▸ REQUIREMENT
Retype the records from the line with "No, black leather chair at center, the second" to the line with "Does black leather" without any changes.

▸ RECORDED DATA

-- BEGIN --

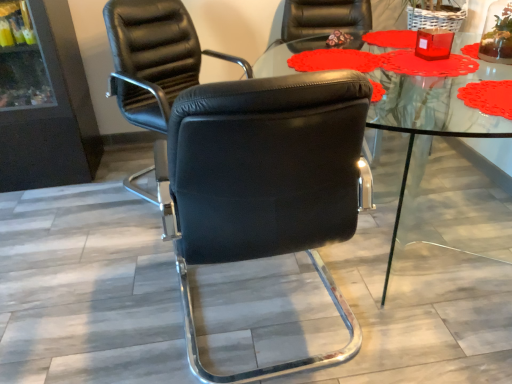
The height and width of the screenshot is (384, 512). In order to click on black leather chair at center, which ranks as the 2th chair in front-to-back order in this screenshot , I will do `click(154, 58)`.

Is black leather chair at center, the second chair when ordered from back to front, surrounding transparent glass table at center?

No, transparent glass table at center is not inside black leather chair at center, the second chair when ordered from back to front.

Considering the relative positions of black leather chair at center, the second chair when ordered from back to front, and transparent glass table at center in the image provided, is black leather chair at center, the second chair when ordered from back to front, to the left or to the right of transparent glass table at center?

black leather chair at center, the second chair when ordered from back to front, is to the left of transparent glass table at center.

Considering the sizes of objects black leather chair at center, the 1th chair from the front, and transparent glass table at center in the image provided, who is smaller, black leather chair at center, the 1th chair from the front, or transparent glass table at center?

black leather chair at center, the 1th chair from the front, is smaller.

From the image's perspective, which is below, black leather chair at center, which ranks as the 2th chair in front-to-back order, or transparent glass table at center?

transparent glass table at center appears lower in the image.

Choose the correct answer: Is black leather chair at center, which ranks as the 2th chair in front-to-back order, inside transparent glass table at center or outside it?

black leather chair at center, which ranks as the 2th chair in front-to-back order, is not inside transparent glass table at center, it's outside.

Can you tell me how much black leather chair at center, which ranks as the 2th chair in front-to-back order, and transparent glass table at center differ in facing direction?

37.7 degrees.

From a real-world perspective, which object rests below the other?

transparent glass table at center, from a real-world perspective.

Is transparent glass table at center touching black leather chair at center, which ranks as the 2th chair in front-to-back order?

No, transparent glass table at center is not next to black leather chair at center, which ranks as the 2th chair in front-to-back order.

Is transparent glass table at center oriented away from black leather chair at center, which ranks as the 2th chair in front-to-back order?

transparent glass table at center does not have its back to black leather chair at center, which ranks as the 2th chair in front-to-back order.

Between transparent glass table at center and black leather chair at center, which ranks as the 2th chair in front-to-back order, which one appears on the left side from the viewer's perspective?

black leather chair at center, which ranks as the 2th chair in front-to-back order.

Considering the positions of points (435, 188) and (336, 221), is point (435, 188) closer to camera compared to point (336, 221)?

No, (435, 188) is further to viewer.

Is black leather chair at center, the 1th chair from the front, a part of transparent glass table at center?

No, black leather chair at center, the 1th chair from the front, is not inside transparent glass table at center.

Which object is further away from the camera, black leather chair at center, the 1th chair from the front, or black leather chair at center, acting as the 1th chair starting from the back?

Positioned behind is black leather chair at center, acting as the 1th chair starting from the back.

Between point (322, 207) and point (173, 76), which one is positioned behind?

Point (173, 76)

Is black leather chair at center, the second chair when ordered from back to front, not near black leather chair at center, acting as the 1th chair starting from the back?

black leather chair at center, the second chair when ordered from back to front, is far away from black leather chair at center, acting as the 1th chair starting from the back.

Is black leather chair at center, acting as the 1th chair starting from the back, surrounded by black leather chair at center, the second chair when ordered from back to front?

No, black leather chair at center, the second chair when ordered from back to front, does not contain black leather chair at center, acting as the 1th chair starting from the back.

Considering the sizes of black leather chair at center, acting as the 1th chair starting from the back, and black leather chair at center, the 1th chair from the front, in the image, is black leather chair at center, acting as the 1th chair starting from the back, wider or thinner than black leather chair at center, the 1th chair from the front,?

black leather chair at center, acting as the 1th chair starting from the back, is thinner than black leather chair at center, the 1th chair from the front.

This screenshot has width=512, height=384. Find the location of `chair located above the black leather chair at center, the second chair when ordered from back to front (from a real-world perspective)`. chair located above the black leather chair at center, the second chair when ordered from back to front (from a real-world perspective) is located at coordinates (154, 58).

Does black leather chair at center, acting as the 1th chair starting from the back, touch black leather chair at center, the second chair when ordered from back to front?

No, black leather chair at center, acting as the 1th chair starting from the back, is not next to black leather chair at center, the second chair when ordered from back to front.

Is black leather chair at center, acting as the 1th chair starting from the back, smaller than black leather chair at center, the 1th chair from the front?

Actually, black leather chair at center, acting as the 1th chair starting from the back, might be larger than black leather chair at center, the 1th chair from the front.

You are a GUI agent. You are given a task and a screenshot of the screen. Output one action in this format:
    pyautogui.click(x=<x>, y=<y>)
    Task: Click on the 1st chair to the left when counting from the transparent glass table at center
    The image size is (512, 384).
    Given the screenshot: What is the action you would take?
    pyautogui.click(x=266, y=182)

You are a GUI agent. You are given a task and a screenshot of the screen. Output one action in this format:
    pyautogui.click(x=<x>, y=<y>)
    Task: Click on the chair above the transparent glass table at center (from the image's perspective)
    The height and width of the screenshot is (384, 512).
    Given the screenshot: What is the action you would take?
    pyautogui.click(x=154, y=58)

Considering their positions, is transparent glass table at center positioned closer to black leather chair at center, the 1th chair from the front, than black leather chair at center, acting as the 1th chair starting from the back?

transparent glass table at center is positioned closer to the anchor black leather chair at center, the 1th chair from the front.

Estimate the real-world distances between objects in this image. Which object is further from black leather chair at center, acting as the 1th chair starting from the back, transparent glass table at center or black leather chair at center, the 1th chair from the front?

The object further to black leather chair at center, acting as the 1th chair starting from the back, is transparent glass table at center.

From the image, which object appears to be farther from black leather chair at center, the second chair when ordered from back to front, black leather chair at center, which ranks as the 2th chair in front-to-back order, or transparent glass table at center?

Among the two, black leather chair at center, which ranks as the 2th chair in front-to-back order, is located further to black leather chair at center, the second chair when ordered from back to front.

Which object lies nearer to the anchor point transparent glass table at center, black leather chair at center, the 1th chair from the front, or black leather chair at center, which ranks as the 2th chair in front-to-back order?

black leather chair at center, the 1th chair from the front, is closer to transparent glass table at center.

In the scene shown: Which object lies further to the anchor point black leather chair at center, acting as the 1th chair starting from the back, black leather chair at center, the second chair when ordered from back to front, or transparent glass table at center?

transparent glass table at center is positioned further to the anchor black leather chair at center, acting as the 1th chair starting from the back.

Considering their positions, is black leather chair at center, which ranks as the 2th chair in front-to-back order, positioned further to transparent glass table at center than black leather chair at center, the 1th chair from the front?

Among the two, black leather chair at center, which ranks as the 2th chair in front-to-back order, is located further to transparent glass table at center.

You are a GUI agent. You are given a task and a screenshot of the screen. Output one action in this format:
    pyautogui.click(x=<x>, y=<y>)
    Task: Click on the chair between black leather chair at center, which ranks as the 2th chair in front-to-back order, and transparent glass table at center, in the horizontal direction
    Image resolution: width=512 pixels, height=384 pixels.
    Given the screenshot: What is the action you would take?
    pyautogui.click(x=266, y=182)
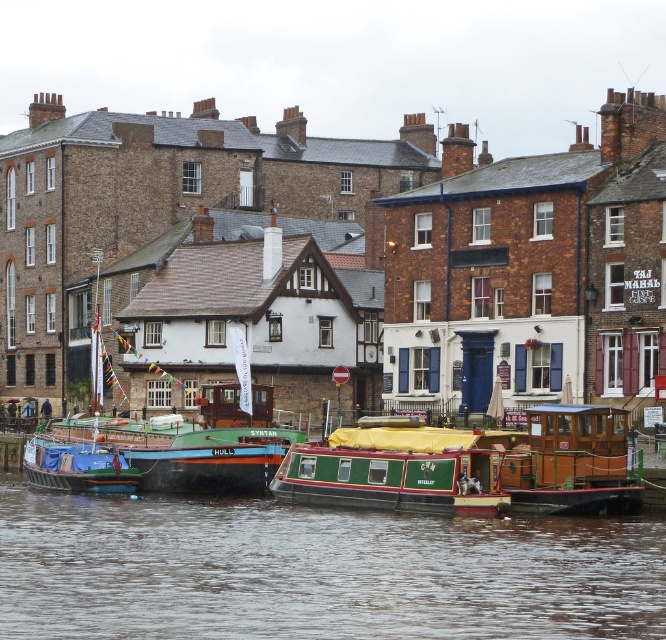
You are a delivery drone carrying a package that requires a minimum of 5 meters of clearance between two green boats to land safely. Given the distance between the green painted wooden boat at lower center and the green wooden boat at center, can you safely land your drone between them?

The green painted wooden boat at lower center and the green wooden boat at center are 6.28 meters apart from each other, which exceeds the required 5 meters clearance. Therefore, the drone can safely land between them.

You are standing at the riverside and want to place two markers at the coordinates point (462, 563) and point (440, 509). Which marker will be closer to your current position?

The marker at point (462, 563) will be closer to your current position because it is closer to the viewer than point (440, 509).

You are a tourist standing on the riverside and want to take a photo of both the green wooden boat at center and the wooden cabin cruiser at center. Which boat should you stand closer to in order to capture both in the same frame?

The green wooden boat at center is located above the wooden cabin cruiser at center, so you should stand closer to the wooden cabin cruiser at center to include both in the frame.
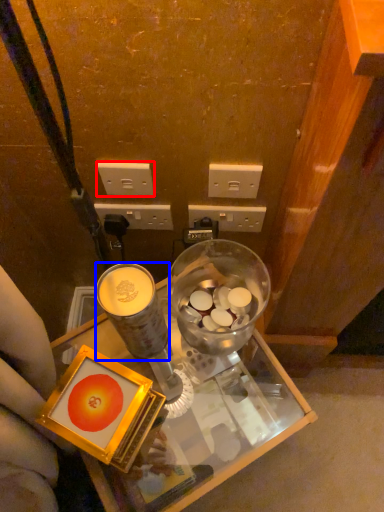
Question: Which point is closer to the camera, power outlet (highlighted by a red box) or coffee cup (highlighted by a blue box)?

Choices:
 (A) power outlet
 (B) coffee cup

Answer: (B)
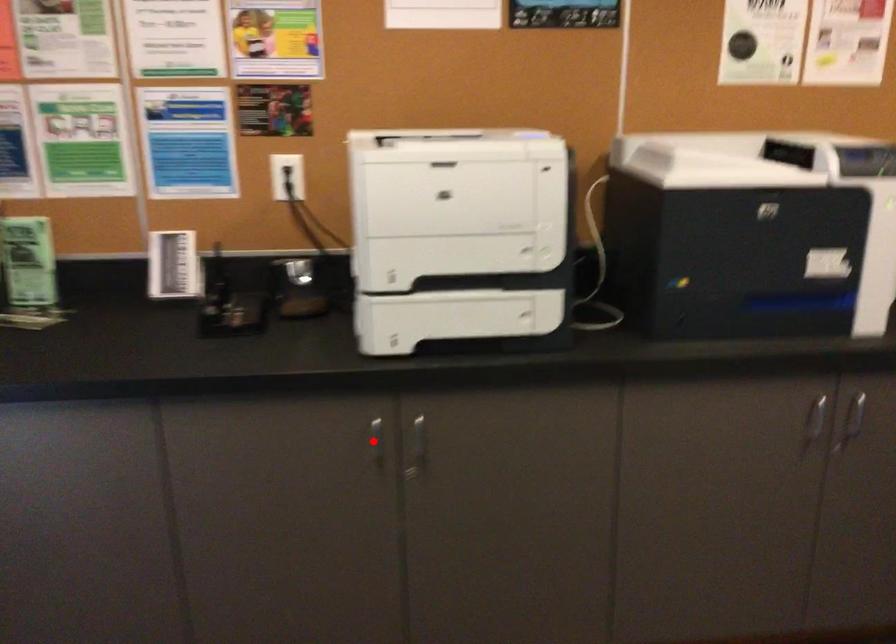
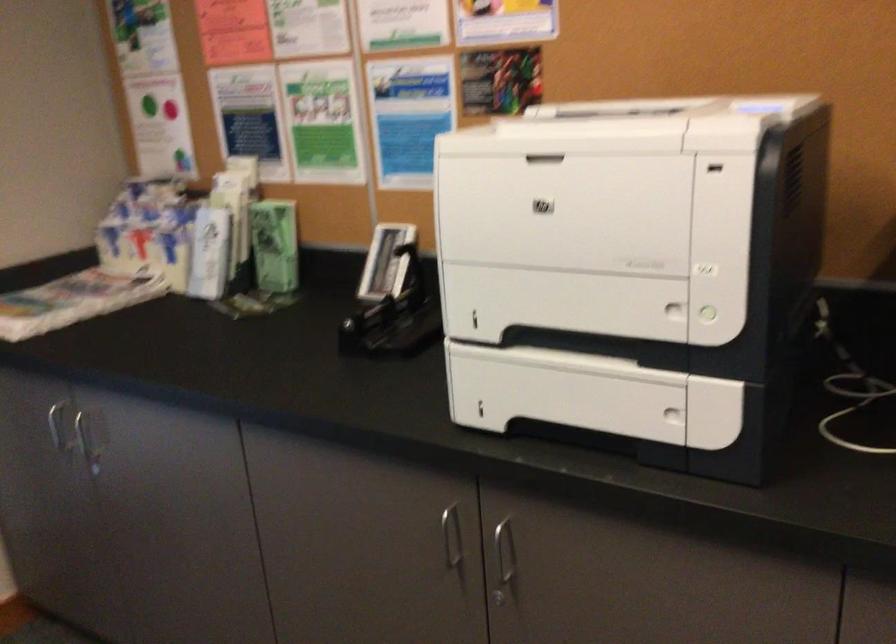
Question: I am providing you with two images of the same scene from different viewpoints. A red point is marked on the first image. Is the red point's position out of view in image 2?

Choices:
 (A) Yes
 (B) No

Answer: (B)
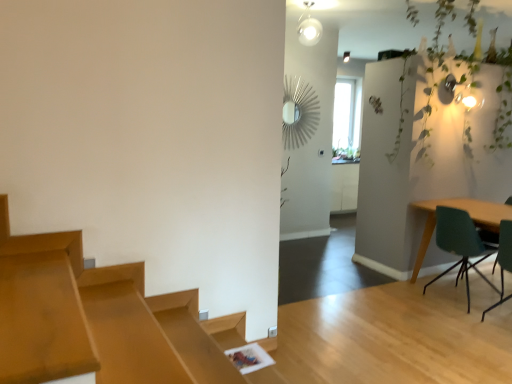
Question: From the image's perspective, is green leafy plant at upper right below teal fabric chair at right?

Choices:
 (A) no
 (B) yes

Answer: (A)

Question: Is green leafy plant at upper right further to the viewer compared to teal fabric chair at right?

Choices:
 (A) no
 (B) yes

Answer: (A)

Question: Is green leafy plant at upper right to the right of teal fabric chair at right from the viewer's perspective?

Choices:
 (A) no
 (B) yes

Answer: (A)

Question: From a real-world perspective, is green leafy plant at upper right located higher than teal fabric chair at right?

Choices:
 (A) no
 (B) yes

Answer: (B)

Question: Does green leafy plant at upper right have a greater width compared to teal fabric chair at right?

Choices:
 (A) yes
 (B) no

Answer: (B)

Question: Can you confirm if green leafy plant at upper right is taller than teal fabric chair at right?

Choices:
 (A) no
 (B) yes

Answer: (B)

Question: Is the depth of teal fabric chair at right greater than that of green leafy plant at upper right?

Choices:
 (A) no
 (B) yes

Answer: (B)

Question: Is teal fabric chair at right located outside green leafy plant at upper right?

Choices:
 (A) no
 (B) yes

Answer: (B)

Question: Is teal fabric chair at right taller than green leafy plant at upper right?

Choices:
 (A) no
 (B) yes

Answer: (A)

Question: Is teal fabric chair at right at the left side of green leafy plant at upper right?

Choices:
 (A) yes
 (B) no

Answer: (B)

Question: Is teal fabric chair at right in contact with green leafy plant at upper right?

Choices:
 (A) yes
 (B) no

Answer: (B)

Question: Is teal fabric chair at right oriented towards green leafy plant at upper right?

Choices:
 (A) no
 (B) yes

Answer: (A)

Question: Can you confirm if teal fabric chair at right is taller than teal matte chair at right, which ranks as the 2th chair in front-to-back order?

Choices:
 (A) no
 (B) yes

Answer: (B)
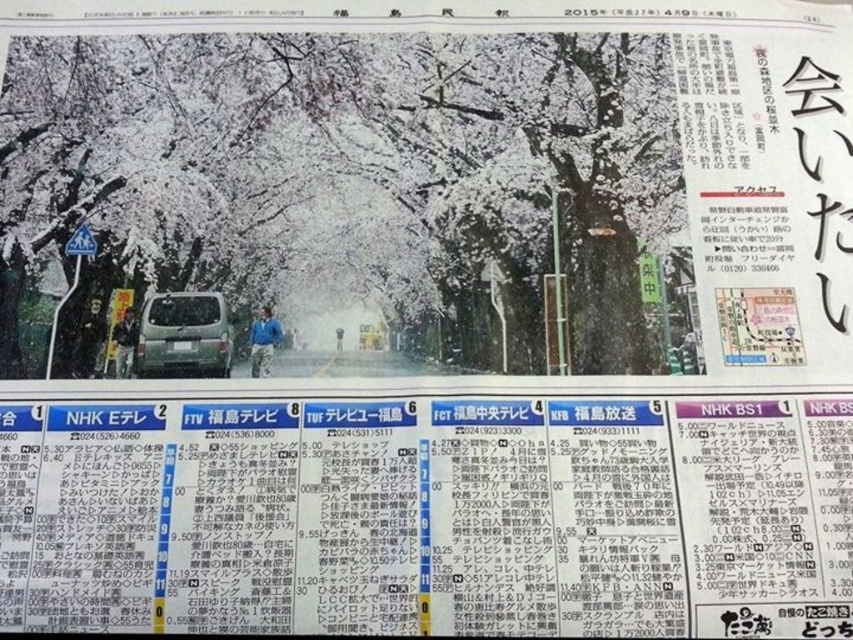
Question: Which object is closer to the camera taking this photo?

Choices:
 (A) white paper at bottom
 (B) matte silver van at center

Answer: (A)

Question: Which of the following is the farthest from the observer?

Choices:
 (A) (22, 554)
 (B) (204, 305)

Answer: (B)

Question: Does white paper at bottom appear on the right side of matte silver van at center?

Choices:
 (A) no
 (B) yes

Answer: (B)

Question: Does white paper at bottom appear on the left side of matte silver van at center?

Choices:
 (A) yes
 (B) no

Answer: (B)

Question: Does white paper at bottom have a larger size compared to matte silver van at center?

Choices:
 (A) no
 (B) yes

Answer: (B)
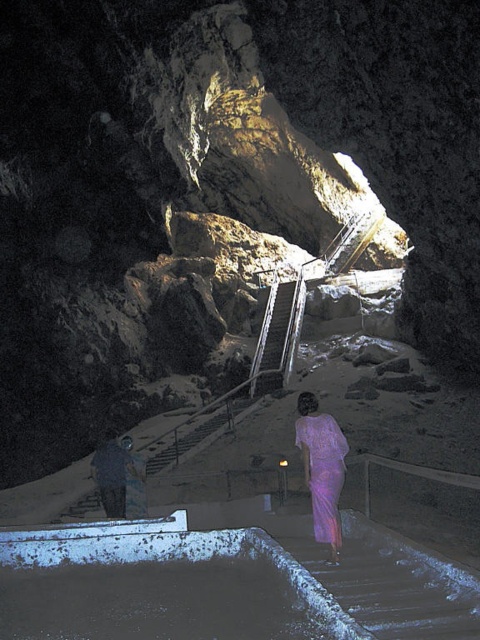
Question: Which point is closer to the camera?

Choices:
 (A) dark gray stone statue at lower left
 (B) purple silk dress at center

Answer: (B)

Question: Which point is farther to the camera?

Choices:
 (A) dark gray stone statue at lower left
 (B) purple silk dress at center

Answer: (A)

Question: Which point is closer to the camera?

Choices:
 (A) purple silk dress at center
 (B) dark gray stone statue at lower left

Answer: (A)

Question: Does purple silk dress at center have a greater width compared to dark gray stone statue at lower left?

Choices:
 (A) yes
 (B) no

Answer: (B)

Question: Is purple silk dress at center positioned at the back of dark gray stone statue at lower left?

Choices:
 (A) yes
 (B) no

Answer: (B)

Question: Considering the relative positions of purple silk dress at center and dark gray stone statue at lower left in the image provided, where is purple silk dress at center located with respect to dark gray stone statue at lower left?

Choices:
 (A) above
 (B) below

Answer: (A)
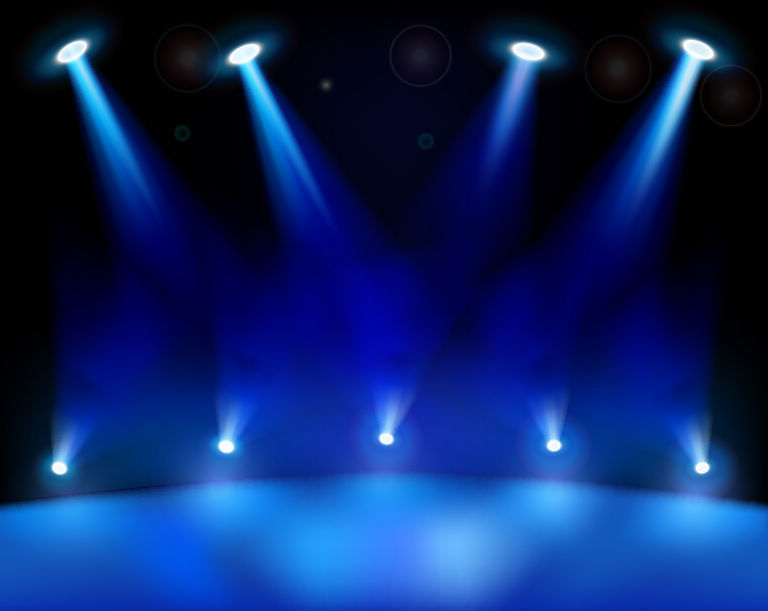
Where is `spotlights`? This screenshot has height=611, width=768. spotlights is located at coordinates (55, 470), (71, 45), (227, 447), (239, 49), (384, 437), (525, 49), (558, 441), (702, 46), (696, 469).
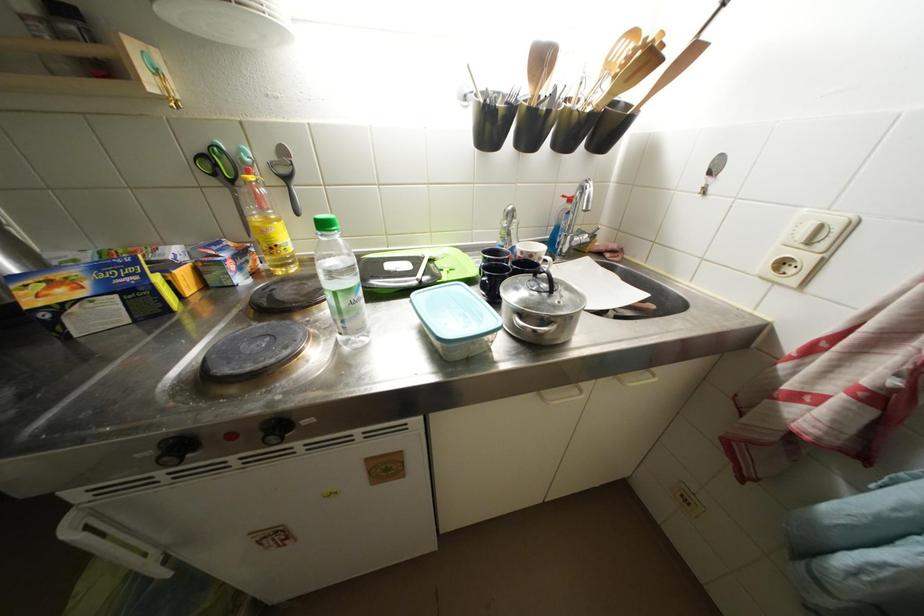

-- END --

▸ EXERCISE OUTPUT
No, black leather chair at center, the second chair when ordered from back to front, does not contain black leather chair at center, acting as the 1th chair starting from the back.

Considering the sizes of black leather chair at center, acting as the 1th chair starting from the back, and black leather chair at center, the 1th chair from the front, in the image, is black leather chair at center, acting as the 1th chair starting from the back, wider or thinner than black leather chair at center, the 1th chair from the front,?

black leather chair at center, acting as the 1th chair starting from the back, is thinner than black leather chair at center, the 1th chair from the front.

This screenshot has width=512, height=384. Find the location of `chair located above the black leather chair at center, the second chair when ordered from back to front (from a real-world perspective)`. chair located above the black leather chair at center, the second chair when ordered from back to front (from a real-world perspective) is located at coordinates (154, 58).

Does black leather chair at center, acting as the 1th chair starting from the back, touch black leather chair at center, the second chair when ordered from back to front?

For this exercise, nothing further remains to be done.